* **Data for review**
BEGIN
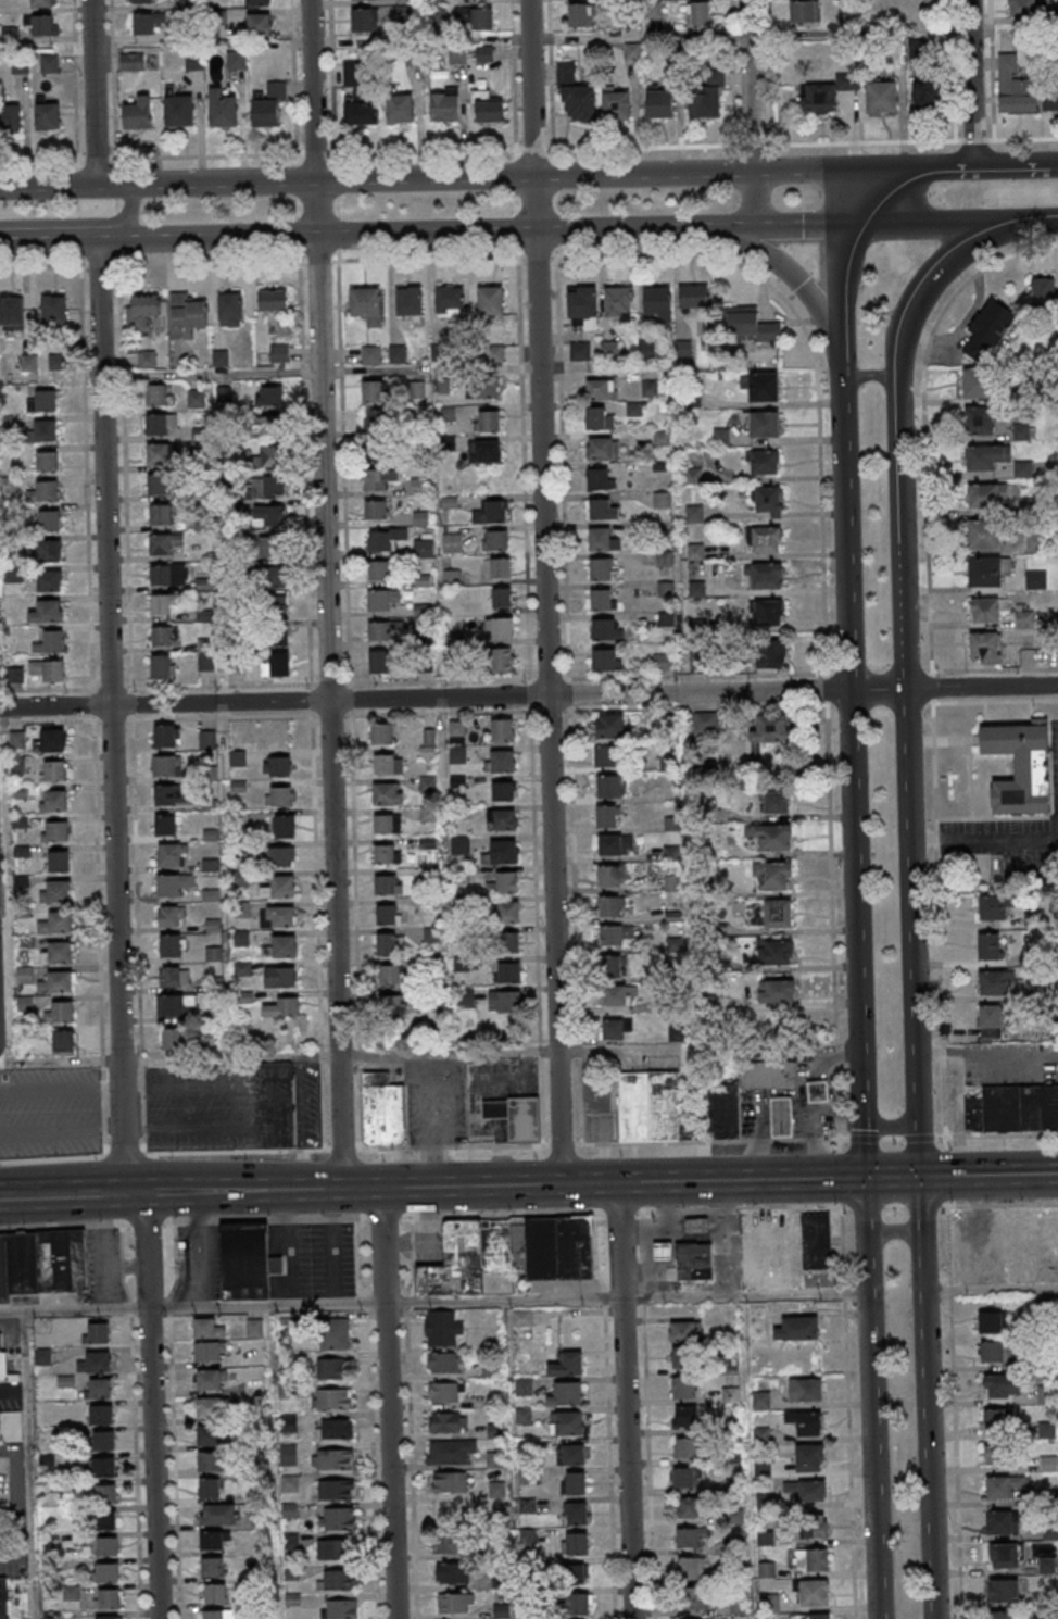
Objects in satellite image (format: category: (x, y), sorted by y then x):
building: (142, 2)
building: (252, 2)
building: (42, 3)
building: (1023, 8)
building: (804, 11)
building: (698, 13)
building: (581, 15)
building: (476, 18)
building: (364, 20)
building: (41, 25)
building: (145, 25)
building: (259, 25)
building: (10, 35)
building: (484, 54)
building: (458, 56)
building: (194, 61)
building: (133, 62)
building: (352, 79)
building: (848, 82)
road: (970, 83)
building: (1015, 88)
road: (93, 92)
building: (576, 93)
building: (881, 97)
building: (819, 99)
building: (927, 99)
building: (704, 101)
building: (1050, 101)
building: (616, 103)
building: (659, 104)
building: (269, 105)
building: (445, 105)
building: (486, 106)
building: (222, 108)
building: (400, 108)
building: (180, 110)
building: (361, 112)
building: (138, 113)
road: (751, 114)
building: (48, 117)
building: (10, 119)
road: (42, 159)
road: (1015, 166)
road: (945, 167)
road: (506, 177)
road: (47, 186)
road: (887, 196)
road: (126, 219)
road: (1036, 223)
road: (939, 226)
road: (480, 233)
road: (48, 242)
road: (537, 253)
road: (426, 256)
road: (318, 258)
road: (209, 261)
road: (100, 264)
road: (43, 266)
road: (793, 279)
building: (1044, 290)
building: (694, 298)
building: (491, 299)
building: (273, 300)
building: (449, 300)
building: (657, 301)
building: (410, 302)
building: (618, 302)
building: (366, 305)
building: (583, 306)
building: (54, 308)
building: (143, 308)
building: (231, 309)
building: (12, 312)
building: (186, 315)
building: (754, 328)
building: (988, 330)
building: (610, 350)
building: (646, 350)
building: (579, 351)
building: (279, 353)
building: (371, 354)
building: (397, 354)
road: (813, 357)
building: (29, 364)
road: (869, 375)
building: (978, 384)
building: (484, 386)
building: (763, 387)
building: (416, 389)
building: (601, 389)
building: (373, 391)
building: (224, 394)
building: (269, 395)
building: (157, 396)
building: (196, 399)
building: (45, 400)
building: (599, 418)
building: (376, 421)
building: (486, 421)
building: (980, 421)
building: (762, 424)
building: (158, 426)
building: (266, 426)
road: (899, 428)
building: (44, 430)
building: (1024, 432)
building: (603, 448)
building: (484, 450)
building: (377, 452)
building: (163, 455)
building: (271, 457)
building: (985, 458)
building: (48, 460)
building: (765, 462)
building: (1023, 470)
road: (86, 474)
building: (693, 476)
building: (599, 478)
building: (379, 480)
building: (158, 485)
building: (270, 486)
building: (418, 487)
building: (46, 491)
building: (985, 497)
building: (662, 500)
building: (769, 500)
building: (602, 509)
building: (376, 511)
building: (492, 512)
building: (161, 515)
building: (268, 515)
building: (50, 521)
building: (202, 522)
building: (984, 534)
building: (600, 538)
building: (764, 539)
building: (496, 540)
building: (380, 542)
building: (1037, 542)
building: (452, 543)
building: (164, 544)
building: (270, 546)
building: (50, 551)
building: (499, 568)
building: (603, 569)
building: (987, 570)
building: (379, 571)
building: (168, 575)
building: (764, 575)
building: (274, 577)
building: (1036, 579)
building: (423, 580)
building: (51, 581)
road: (544, 592)
road: (326, 594)
building: (501, 597)
building: (601, 599)
building: (382, 600)
building: (161, 604)
building: (276, 607)
building: (987, 609)
building: (48, 612)
building: (768, 612)
building: (1025, 618)
building: (499, 629)
building: (603, 629)
building: (386, 632)
building: (276, 634)
building: (164, 636)
building: (51, 642)
building: (984, 647)
building: (773, 654)
building: (604, 660)
building: (501, 661)
building: (379, 663)
building: (697, 663)
building: (206, 664)
building: (276, 665)
building: (160, 667)
road: (848, 668)
building: (47, 670)
building: (14, 675)
road: (48, 688)
road: (824, 688)
road: (529, 696)
road: (111, 719)
building: (705, 723)
building: (610, 725)
building: (456, 728)
building: (770, 729)
building: (502, 730)
building: (382, 734)
building: (168, 735)
building: (17, 739)
building: (207, 739)
building: (51, 740)
building: (428, 744)
building: (457, 754)
building: (605, 755)
building: (238, 758)
building: (500, 761)
building: (17, 764)
building: (388, 764)
building: (167, 766)
building: (277, 766)
building: (1021, 766)
building: (54, 770)
building: (428, 784)
building: (608, 786)
building: (503, 791)
building: (388, 793)
building: (171, 795)
building: (278, 795)
building: (54, 800)
building: (776, 802)
building: (606, 816)
building: (501, 819)
building: (387, 823)
building: (167, 825)
building: (284, 826)
building: (56, 830)
road: (983, 836)
building: (771, 837)
building: (615, 844)
building: (501, 851)
building: (385, 853)
building: (170, 856)
building: (278, 856)
building: (60, 861)
building: (609, 875)
building: (773, 877)
building: (671, 882)
building: (504, 883)
building: (389, 884)
building: (173, 885)
building: (279, 887)
building: (57, 891)
road: (938, 894)
road: (911, 905)
building: (610, 906)
building: (995, 907)
building: (508, 912)
building: (388, 914)
building: (777, 914)
building: (169, 916)
building: (277, 916)
building: (56, 923)
road: (832, 926)
building: (616, 936)
building: (241, 938)
road: (9, 939)
building: (511, 942)
building: (387, 943)
building: (989, 945)
building: (171, 946)
building: (281, 946)
building: (775, 951)
building: (58, 953)
building: (214, 954)
building: (612, 966)
building: (243, 968)
building: (505, 972)
building: (391, 976)
building: (280, 977)
building: (173, 978)
building: (2, 981)
building: (993, 982)
building: (58, 983)
building: (777, 991)
building: (618, 995)
building: (464, 996)
building: (503, 1002)
building: (175, 1005)
building: (393, 1005)
building: (283, 1007)
building: (61, 1013)
building: (990, 1021)
building: (615, 1028)
building: (172, 1040)
building: (65, 1041)
road: (986, 1052)
road: (404, 1055)
building: (764, 1073)
building: (816, 1093)
building: (277, 1105)
building: (674, 1109)
building: (1014, 1109)
parking lot: (49, 1110)
building: (382, 1112)
building: (780, 1117)
building: (526, 1119)
building: (496, 1122)
road: (887, 1125)
road: (528, 1144)
road: (862, 1145)
road: (918, 1149)
road: (988, 1175)
traffic signals: (918, 1176)
traffic signals: (863, 1177)
road: (891, 1177)
road: (441, 1186)
road: (10, 1198)
road: (920, 1209)
road: (864, 1210)
building: (696, 1227)
road: (893, 1229)
road: (673, 1237)
road: (726, 1238)
building: (1041, 1238)
building: (786, 1244)
building: (509, 1252)
building: (661, 1254)
building: (247, 1261)
building: (42, 1262)
building: (693, 1262)
road: (990, 1288)
road: (744, 1295)
road: (502, 1300)
road: (267, 1304)
road: (74, 1307)
building: (522, 1317)
building: (992, 1322)
building: (207, 1328)
building: (442, 1328)
building: (798, 1328)
building: (683, 1331)
building: (98, 1332)
building: (334, 1335)
building: (209, 1351)
building: (996, 1351)
building: (684, 1357)
building: (96, 1362)
building: (445, 1362)
building: (566, 1364)
building: (6, 1368)
building: (335, 1369)
building: (210, 1380)
building: (1003, 1385)
building: (523, 1386)
building: (683, 1387)
building: (98, 1389)
building: (805, 1389)
building: (446, 1391)
building: (566, 1394)
building: (1046, 1394)
building: (333, 1399)
road: (624, 1401)
road: (387, 1403)
road: (152, 1406)
building: (208, 1408)
building: (102, 1415)
building: (686, 1416)
building: (999, 1420)
building: (447, 1422)
building: (806, 1422)
building: (566, 1423)
building: (0, 1427)
building: (335, 1429)
building: (495, 1430)
road: (928, 1430)
road: (872, 1431)
road: (746, 1432)
building: (208, 1435)
building: (103, 1442)
building: (686, 1447)
building: (450, 1452)
building: (571, 1454)
building: (998, 1454)
building: (810, 1457)
building: (332, 1460)
building: (210, 1461)
road: (27, 1463)
building: (101, 1468)
building: (683, 1477)
building: (450, 1481)
building: (575, 1482)
building: (1002, 1486)
building: (209, 1488)
building: (806, 1490)
building: (336, 1491)
building: (106, 1494)
building: (688, 1507)
building: (574, 1512)
building: (218, 1514)
building: (337, 1519)
building: (105, 1520)
building: (1002, 1522)
building: (814, 1526)
building: (689, 1537)
building: (212, 1540)
building: (575, 1543)
building: (450, 1544)
building: (108, 1545)
building: (736, 1545)
building: (332, 1550)
building: (1004, 1555)
building: (811, 1561)
building: (213, 1568)
building: (690, 1568)
building: (105, 1572)
building: (453, 1574)
building: (573, 1575)
building: (338, 1580)
building: (1003, 1590)
building: (813, 1594)
building: (215, 1595)
building: (107, 1598)
building: (693, 1598)
building: (3, 1599)
building: (455, 1604)
building: (577, 1604)
building: (769, 1604)
building: (341, 1609)
building: (214, 1615)
building: (1002, 1615)
building: (105, 1617)
building: (810, 1617)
END
* **Activity**
Copy out each line of the listing that holds the word "traffic".

* **Task response**
traffic signals: (918, 1176)
traffic signals: (863, 1177)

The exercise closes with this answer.